• Entries shown:
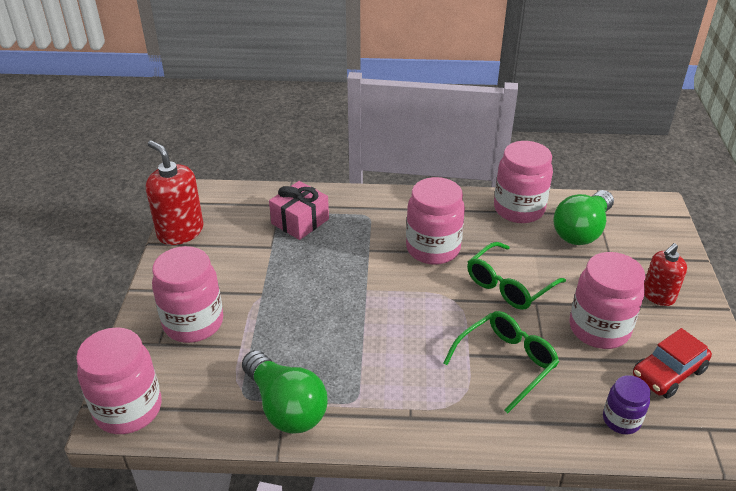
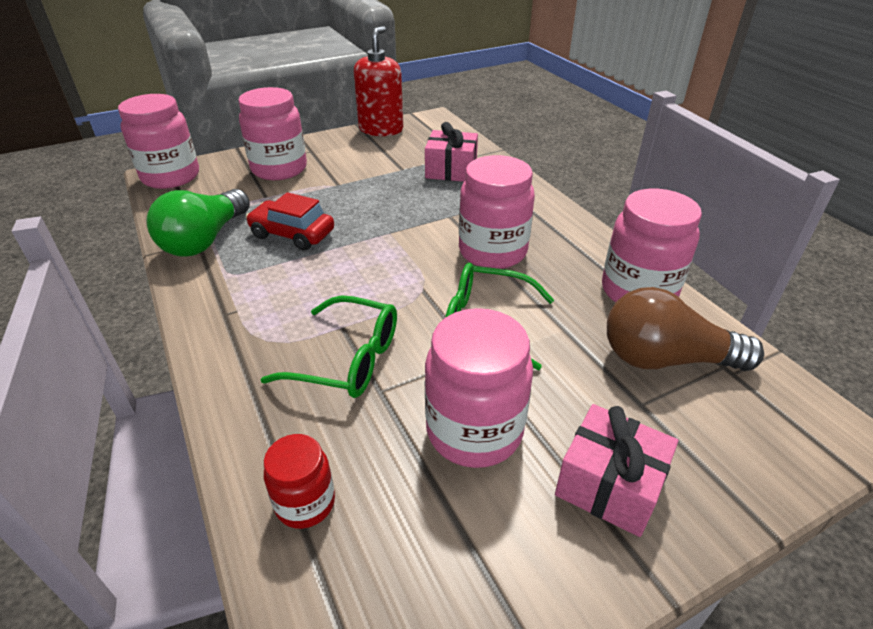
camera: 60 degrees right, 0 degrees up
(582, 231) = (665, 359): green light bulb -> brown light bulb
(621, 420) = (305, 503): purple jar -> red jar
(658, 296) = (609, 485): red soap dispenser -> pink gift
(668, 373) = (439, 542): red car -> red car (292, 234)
--
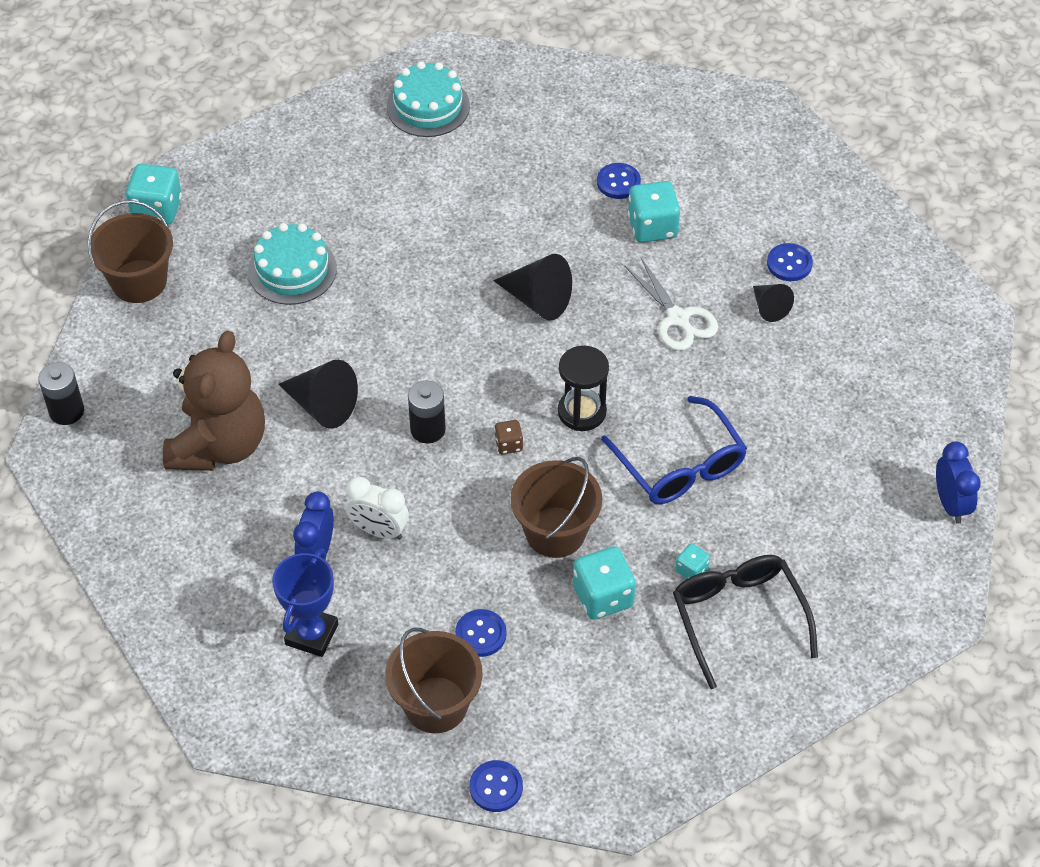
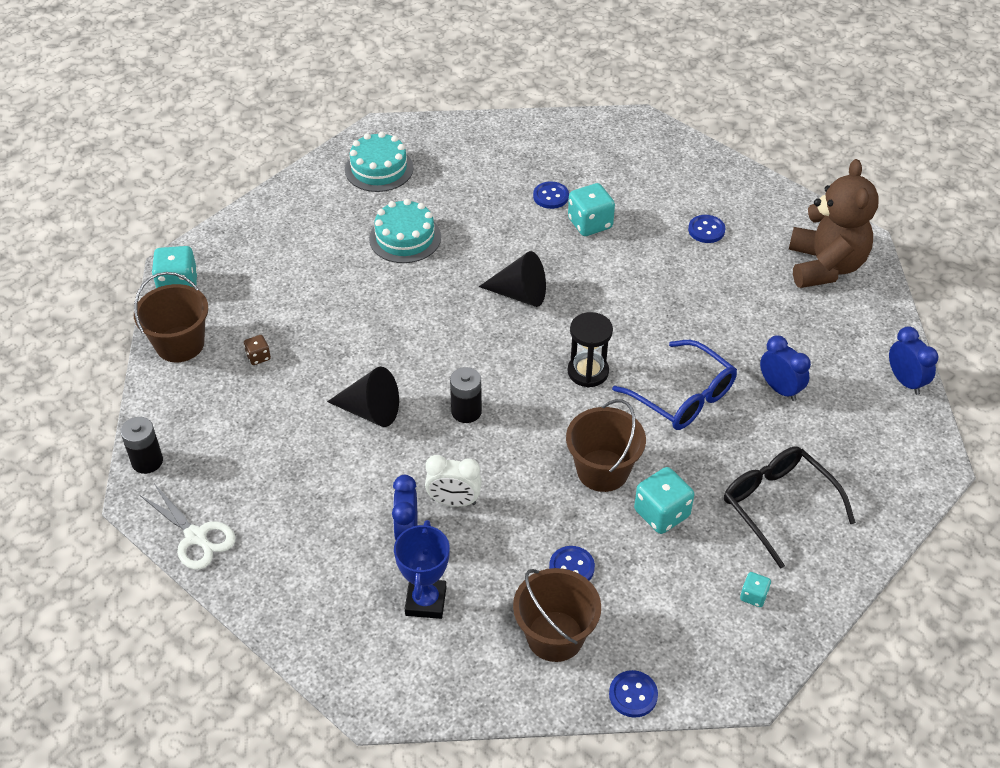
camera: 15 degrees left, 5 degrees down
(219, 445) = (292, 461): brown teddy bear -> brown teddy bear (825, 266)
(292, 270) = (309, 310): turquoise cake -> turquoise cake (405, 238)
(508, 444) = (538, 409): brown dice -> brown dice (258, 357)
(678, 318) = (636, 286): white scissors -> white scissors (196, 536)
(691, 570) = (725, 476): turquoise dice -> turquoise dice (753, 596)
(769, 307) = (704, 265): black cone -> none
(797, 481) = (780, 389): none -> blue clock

• Exercise description: Given the records above, restate word for word only the lines starting at the one with "(691, 570) = (725, 476): turquoise" and ending at the one with "(797, 481) = (780, 389): none -> blue clock".

• Output for this exercise:
(691, 570) = (725, 476): turquoise dice -> turquoise dice (753, 596)
(769, 307) = (704, 265): black cone -> none
(797, 481) = (780, 389): none -> blue clock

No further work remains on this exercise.